■ **Colored object listings**
■ ■ ■ ■ ■

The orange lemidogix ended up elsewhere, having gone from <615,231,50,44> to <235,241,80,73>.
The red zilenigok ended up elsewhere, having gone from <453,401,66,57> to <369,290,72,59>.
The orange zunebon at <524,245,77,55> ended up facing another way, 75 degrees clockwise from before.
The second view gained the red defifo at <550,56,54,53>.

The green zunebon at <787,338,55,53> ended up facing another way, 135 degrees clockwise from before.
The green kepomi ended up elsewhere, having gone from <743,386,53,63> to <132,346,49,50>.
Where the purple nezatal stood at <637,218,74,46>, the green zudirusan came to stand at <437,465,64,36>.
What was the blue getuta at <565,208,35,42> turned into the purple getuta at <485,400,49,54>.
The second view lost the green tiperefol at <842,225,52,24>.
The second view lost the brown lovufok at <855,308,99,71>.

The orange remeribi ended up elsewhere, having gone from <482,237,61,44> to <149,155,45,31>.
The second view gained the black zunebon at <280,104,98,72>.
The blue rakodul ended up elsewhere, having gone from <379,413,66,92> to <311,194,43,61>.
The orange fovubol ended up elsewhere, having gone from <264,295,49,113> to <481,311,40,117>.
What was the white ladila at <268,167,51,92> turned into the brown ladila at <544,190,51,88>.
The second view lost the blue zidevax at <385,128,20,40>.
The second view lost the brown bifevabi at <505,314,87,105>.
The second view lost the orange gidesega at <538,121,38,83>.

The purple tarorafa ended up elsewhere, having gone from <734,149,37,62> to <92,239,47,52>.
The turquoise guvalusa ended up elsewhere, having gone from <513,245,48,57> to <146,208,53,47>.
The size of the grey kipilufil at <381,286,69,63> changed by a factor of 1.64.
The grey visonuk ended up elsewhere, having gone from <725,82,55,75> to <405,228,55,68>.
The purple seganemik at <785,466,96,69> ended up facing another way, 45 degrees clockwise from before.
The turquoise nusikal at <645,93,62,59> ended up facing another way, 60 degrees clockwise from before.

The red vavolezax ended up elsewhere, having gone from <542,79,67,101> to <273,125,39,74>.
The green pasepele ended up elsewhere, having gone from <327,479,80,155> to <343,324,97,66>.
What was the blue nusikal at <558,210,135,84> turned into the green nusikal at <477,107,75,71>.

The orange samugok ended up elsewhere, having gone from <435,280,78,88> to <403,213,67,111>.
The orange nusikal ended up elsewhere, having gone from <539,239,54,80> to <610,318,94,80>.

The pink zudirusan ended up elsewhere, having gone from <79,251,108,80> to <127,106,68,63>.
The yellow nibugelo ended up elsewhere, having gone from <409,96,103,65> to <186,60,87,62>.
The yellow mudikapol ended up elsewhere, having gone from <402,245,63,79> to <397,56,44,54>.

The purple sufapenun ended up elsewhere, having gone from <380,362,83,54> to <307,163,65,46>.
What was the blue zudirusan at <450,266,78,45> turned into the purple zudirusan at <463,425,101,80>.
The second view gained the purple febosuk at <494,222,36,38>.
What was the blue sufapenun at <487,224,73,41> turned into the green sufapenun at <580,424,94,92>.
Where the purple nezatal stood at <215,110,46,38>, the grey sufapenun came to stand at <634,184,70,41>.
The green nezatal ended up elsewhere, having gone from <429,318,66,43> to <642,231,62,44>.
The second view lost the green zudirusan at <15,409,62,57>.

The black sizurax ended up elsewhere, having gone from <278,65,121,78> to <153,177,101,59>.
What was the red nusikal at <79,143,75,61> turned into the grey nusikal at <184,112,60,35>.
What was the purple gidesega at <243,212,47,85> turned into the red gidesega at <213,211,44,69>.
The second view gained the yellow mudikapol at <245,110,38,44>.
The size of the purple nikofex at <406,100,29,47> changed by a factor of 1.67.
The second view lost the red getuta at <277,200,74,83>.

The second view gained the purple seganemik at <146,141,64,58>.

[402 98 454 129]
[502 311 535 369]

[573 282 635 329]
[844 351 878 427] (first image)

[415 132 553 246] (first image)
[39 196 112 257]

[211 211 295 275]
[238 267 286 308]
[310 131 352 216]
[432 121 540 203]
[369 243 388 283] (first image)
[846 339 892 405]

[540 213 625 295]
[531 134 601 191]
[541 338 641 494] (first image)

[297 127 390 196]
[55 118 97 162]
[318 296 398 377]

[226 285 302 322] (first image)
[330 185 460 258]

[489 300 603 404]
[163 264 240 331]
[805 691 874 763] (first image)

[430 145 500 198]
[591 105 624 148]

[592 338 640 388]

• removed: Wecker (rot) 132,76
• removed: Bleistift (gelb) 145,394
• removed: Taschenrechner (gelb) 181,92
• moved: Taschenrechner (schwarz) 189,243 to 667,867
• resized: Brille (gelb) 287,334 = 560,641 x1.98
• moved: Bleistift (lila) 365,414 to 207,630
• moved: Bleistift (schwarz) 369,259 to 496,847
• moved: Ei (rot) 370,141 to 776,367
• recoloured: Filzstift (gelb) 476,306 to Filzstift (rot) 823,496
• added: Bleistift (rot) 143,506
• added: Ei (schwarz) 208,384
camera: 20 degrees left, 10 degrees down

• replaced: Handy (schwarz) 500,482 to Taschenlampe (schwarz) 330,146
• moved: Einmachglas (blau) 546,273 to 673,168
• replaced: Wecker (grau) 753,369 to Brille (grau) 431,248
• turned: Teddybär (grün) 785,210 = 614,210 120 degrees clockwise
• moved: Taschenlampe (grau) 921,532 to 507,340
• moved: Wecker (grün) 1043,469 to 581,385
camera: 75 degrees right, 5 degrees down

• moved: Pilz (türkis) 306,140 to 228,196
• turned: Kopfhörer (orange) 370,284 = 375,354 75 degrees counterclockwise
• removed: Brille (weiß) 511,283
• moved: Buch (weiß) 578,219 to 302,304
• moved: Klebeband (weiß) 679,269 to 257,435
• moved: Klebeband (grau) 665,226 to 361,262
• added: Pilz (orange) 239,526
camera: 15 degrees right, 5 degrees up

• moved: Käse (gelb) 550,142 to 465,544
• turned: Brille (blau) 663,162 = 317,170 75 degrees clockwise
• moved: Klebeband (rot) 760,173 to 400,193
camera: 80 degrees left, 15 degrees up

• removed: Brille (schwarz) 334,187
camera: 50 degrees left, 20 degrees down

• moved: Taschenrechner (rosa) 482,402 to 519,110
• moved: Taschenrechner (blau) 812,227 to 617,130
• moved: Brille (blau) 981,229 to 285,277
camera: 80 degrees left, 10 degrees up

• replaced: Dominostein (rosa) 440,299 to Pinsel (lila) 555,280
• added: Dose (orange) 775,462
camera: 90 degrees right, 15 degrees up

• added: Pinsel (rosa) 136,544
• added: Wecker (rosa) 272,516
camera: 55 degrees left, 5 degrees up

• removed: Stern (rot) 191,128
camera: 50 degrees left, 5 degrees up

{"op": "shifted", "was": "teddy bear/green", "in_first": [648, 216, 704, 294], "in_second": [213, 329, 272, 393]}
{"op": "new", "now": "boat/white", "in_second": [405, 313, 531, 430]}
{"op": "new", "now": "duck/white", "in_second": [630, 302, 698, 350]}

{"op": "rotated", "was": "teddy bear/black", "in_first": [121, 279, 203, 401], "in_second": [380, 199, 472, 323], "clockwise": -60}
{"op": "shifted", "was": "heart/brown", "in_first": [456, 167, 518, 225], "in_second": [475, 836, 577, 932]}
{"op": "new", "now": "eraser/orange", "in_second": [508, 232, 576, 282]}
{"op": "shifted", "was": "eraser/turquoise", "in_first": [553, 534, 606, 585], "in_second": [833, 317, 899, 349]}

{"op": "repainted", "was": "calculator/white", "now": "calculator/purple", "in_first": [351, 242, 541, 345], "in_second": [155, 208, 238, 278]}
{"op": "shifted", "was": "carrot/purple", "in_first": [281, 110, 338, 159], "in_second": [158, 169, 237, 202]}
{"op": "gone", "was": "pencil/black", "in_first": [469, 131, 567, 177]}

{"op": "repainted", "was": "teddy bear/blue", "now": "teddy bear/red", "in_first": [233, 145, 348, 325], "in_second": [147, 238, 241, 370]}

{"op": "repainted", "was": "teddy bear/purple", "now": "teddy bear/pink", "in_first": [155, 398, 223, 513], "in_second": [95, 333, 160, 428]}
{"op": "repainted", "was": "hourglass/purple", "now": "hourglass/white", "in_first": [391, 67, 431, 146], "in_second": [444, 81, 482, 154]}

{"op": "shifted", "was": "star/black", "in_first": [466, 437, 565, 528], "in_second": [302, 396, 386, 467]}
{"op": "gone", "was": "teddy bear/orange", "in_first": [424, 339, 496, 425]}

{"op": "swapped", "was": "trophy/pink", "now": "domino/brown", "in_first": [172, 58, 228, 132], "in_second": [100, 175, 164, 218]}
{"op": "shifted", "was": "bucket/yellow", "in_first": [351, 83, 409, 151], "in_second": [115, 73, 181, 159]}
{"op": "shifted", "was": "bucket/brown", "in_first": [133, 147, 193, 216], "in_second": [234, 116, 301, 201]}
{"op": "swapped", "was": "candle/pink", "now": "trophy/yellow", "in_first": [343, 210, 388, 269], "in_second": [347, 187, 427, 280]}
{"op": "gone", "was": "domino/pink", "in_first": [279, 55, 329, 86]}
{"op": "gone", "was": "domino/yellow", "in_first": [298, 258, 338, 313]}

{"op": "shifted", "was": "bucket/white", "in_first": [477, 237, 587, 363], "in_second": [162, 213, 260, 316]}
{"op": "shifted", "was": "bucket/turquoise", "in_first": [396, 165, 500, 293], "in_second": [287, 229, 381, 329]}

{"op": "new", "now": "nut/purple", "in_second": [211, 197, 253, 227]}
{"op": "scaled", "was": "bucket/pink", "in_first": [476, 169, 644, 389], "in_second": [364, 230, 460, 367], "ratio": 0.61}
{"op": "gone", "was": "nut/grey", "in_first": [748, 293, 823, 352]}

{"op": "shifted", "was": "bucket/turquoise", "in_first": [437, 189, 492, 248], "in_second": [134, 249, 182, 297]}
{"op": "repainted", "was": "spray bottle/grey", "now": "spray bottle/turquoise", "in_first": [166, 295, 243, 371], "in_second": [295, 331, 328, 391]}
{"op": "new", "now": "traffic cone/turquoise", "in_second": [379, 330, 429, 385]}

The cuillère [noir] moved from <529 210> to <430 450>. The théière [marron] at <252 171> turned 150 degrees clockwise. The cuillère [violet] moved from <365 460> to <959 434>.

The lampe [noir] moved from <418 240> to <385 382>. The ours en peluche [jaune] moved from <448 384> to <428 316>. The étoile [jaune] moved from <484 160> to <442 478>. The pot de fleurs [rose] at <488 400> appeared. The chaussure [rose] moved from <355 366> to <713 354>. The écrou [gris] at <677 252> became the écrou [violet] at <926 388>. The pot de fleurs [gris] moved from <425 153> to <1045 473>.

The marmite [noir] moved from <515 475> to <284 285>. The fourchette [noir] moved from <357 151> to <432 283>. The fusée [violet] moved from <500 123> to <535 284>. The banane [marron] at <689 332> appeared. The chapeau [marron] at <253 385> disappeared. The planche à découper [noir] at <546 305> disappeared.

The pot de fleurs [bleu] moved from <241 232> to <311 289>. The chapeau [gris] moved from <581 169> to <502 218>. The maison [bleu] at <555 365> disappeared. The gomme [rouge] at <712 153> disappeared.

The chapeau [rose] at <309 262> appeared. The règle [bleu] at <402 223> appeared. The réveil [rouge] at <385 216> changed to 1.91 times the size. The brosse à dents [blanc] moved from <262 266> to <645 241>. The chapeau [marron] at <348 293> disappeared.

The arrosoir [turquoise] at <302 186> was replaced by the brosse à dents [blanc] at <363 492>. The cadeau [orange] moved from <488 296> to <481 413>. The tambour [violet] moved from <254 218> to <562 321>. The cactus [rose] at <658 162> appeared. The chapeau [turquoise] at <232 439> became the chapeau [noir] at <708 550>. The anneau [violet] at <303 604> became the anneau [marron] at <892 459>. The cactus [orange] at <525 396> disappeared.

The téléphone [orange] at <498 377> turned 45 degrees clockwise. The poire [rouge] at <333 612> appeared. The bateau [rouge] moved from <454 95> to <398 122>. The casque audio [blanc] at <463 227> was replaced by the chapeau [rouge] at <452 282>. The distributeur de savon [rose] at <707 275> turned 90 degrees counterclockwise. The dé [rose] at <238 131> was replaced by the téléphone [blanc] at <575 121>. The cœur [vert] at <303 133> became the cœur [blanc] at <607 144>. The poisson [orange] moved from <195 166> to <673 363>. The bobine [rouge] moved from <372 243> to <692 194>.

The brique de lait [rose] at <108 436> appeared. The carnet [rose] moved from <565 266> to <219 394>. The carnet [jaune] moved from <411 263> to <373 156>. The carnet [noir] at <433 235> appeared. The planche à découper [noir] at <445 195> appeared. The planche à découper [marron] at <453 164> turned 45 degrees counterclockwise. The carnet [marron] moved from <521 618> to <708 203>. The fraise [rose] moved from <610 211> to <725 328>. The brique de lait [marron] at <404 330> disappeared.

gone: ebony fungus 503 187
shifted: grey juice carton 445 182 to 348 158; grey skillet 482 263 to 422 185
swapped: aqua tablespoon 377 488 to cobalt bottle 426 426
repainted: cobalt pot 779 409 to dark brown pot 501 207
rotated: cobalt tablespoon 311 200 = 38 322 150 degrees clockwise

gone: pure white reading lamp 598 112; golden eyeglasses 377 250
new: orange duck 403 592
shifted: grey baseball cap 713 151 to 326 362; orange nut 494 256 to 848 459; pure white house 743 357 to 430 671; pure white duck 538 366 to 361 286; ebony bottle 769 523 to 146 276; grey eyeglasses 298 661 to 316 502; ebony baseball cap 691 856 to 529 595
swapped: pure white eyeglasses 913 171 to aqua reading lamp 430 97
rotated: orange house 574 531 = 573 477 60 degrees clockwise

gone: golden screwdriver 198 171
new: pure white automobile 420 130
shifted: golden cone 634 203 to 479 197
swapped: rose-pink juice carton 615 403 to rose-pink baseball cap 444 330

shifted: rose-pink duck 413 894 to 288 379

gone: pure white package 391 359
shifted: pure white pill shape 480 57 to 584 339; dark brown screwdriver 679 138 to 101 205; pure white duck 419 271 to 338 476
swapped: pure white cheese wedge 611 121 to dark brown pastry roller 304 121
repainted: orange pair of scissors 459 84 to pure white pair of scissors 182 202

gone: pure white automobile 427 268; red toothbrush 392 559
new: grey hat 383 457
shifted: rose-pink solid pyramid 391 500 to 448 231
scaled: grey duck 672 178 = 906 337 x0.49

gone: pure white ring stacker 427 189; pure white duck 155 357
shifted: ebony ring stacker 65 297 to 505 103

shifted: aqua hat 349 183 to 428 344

■ ■ ■ ■ ■

■ **Problem details**
Beginning at the opening line of the data, transcribe each line exactly until you reach the line with "The orange zunebon", which you also include, and go no further.

■ **Your response**
The orange lemidogix ended up elsewhere, having gone from <615,231,50,44> to <235,241,80,73>.
The red zilenigok ended up elsewhere, having gone from <453,401,66,57> to <369,290,72,59>.
The orange zunebon at <524,245,77,55> ended up facing another way, 75 degrees clockwise from before.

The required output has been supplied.